[RAW DATA — start]

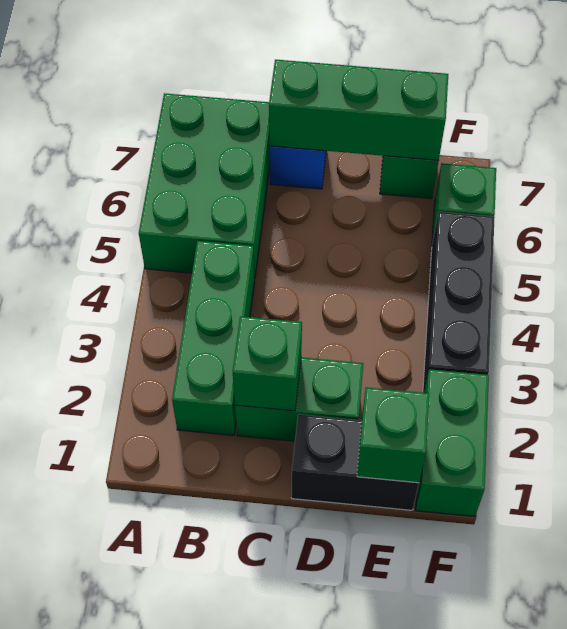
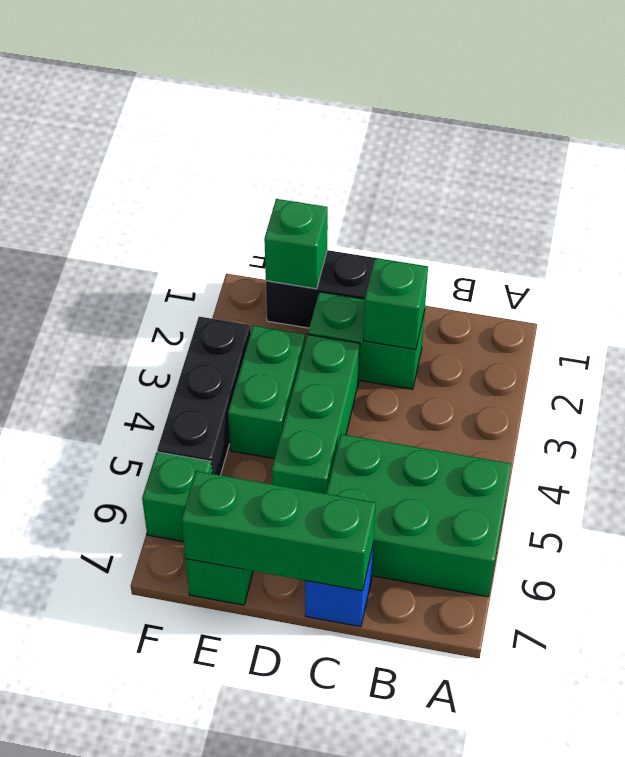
green brick A5:B7 level 1 -> green brick A5:C6 level 1
green brick B2:B4 level 1 -> green brick D3:D5 level 1
green brick F1:F2 level 1 -> green brick E3:E4 level 1

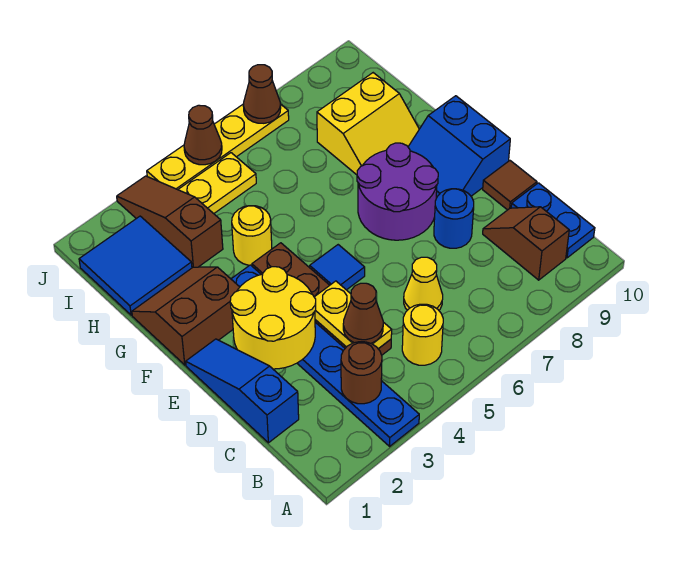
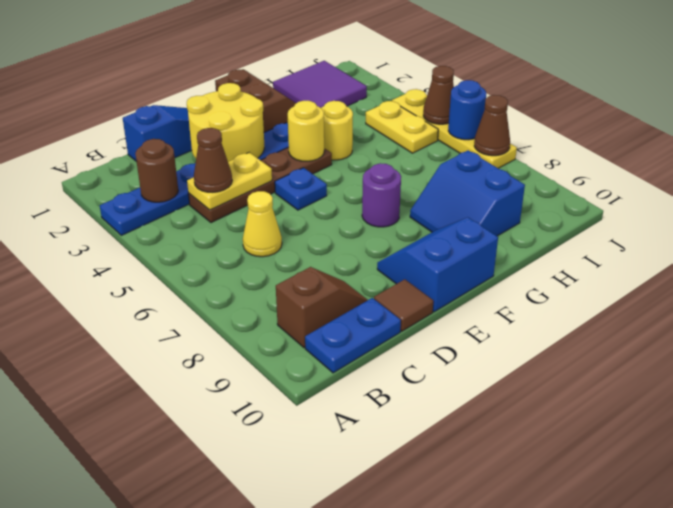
yellow round brick B5 level 1 -> yellow round brick F4 level 2
blue round brick D8 level 1 -> blue round brick J6 level 2
blue tile E5 level 1 -> blue plate E5 level 1
purple round brick E7:F8 level 1 -> purple round brick F7 level 1
yellow slope G8:H9 level 1 top H -> blue slope G8:H9 level 1 top H
blue tile H1:I2 level 1 -> purple tile H1:I2 level 1
brown slope H3:J3 level 1 top H -> none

[RAW DATA — finish]

▶ EXERCISE DETAILS: Exact copy, no pictures: reproduce every record above.

▶ ANSWER AREA:
green brick A5:B7 level 1 -> green brick A5:C6 level 1
green brick B2:B4 level 1 -> green brick D3:D5 level 1
green brick F1:F2 level 1 -> green brick E3:E4 level 1

yellow round brick B5 level 1 -> yellow round brick F4 level 2
blue round brick D8 level 1 -> blue round brick J6 level 2
blue tile E5 level 1 -> blue plate E5 level 1
purple round brick E7:F8 level 1 -> purple round brick F7 level 1
yellow slope G8:H9 level 1 top H -> blue slope G8:H9 level 1 top H
blue tile H1:I2 level 1 -> purple tile H1:I2 level 1
brown slope H3:J3 level 1 top H -> none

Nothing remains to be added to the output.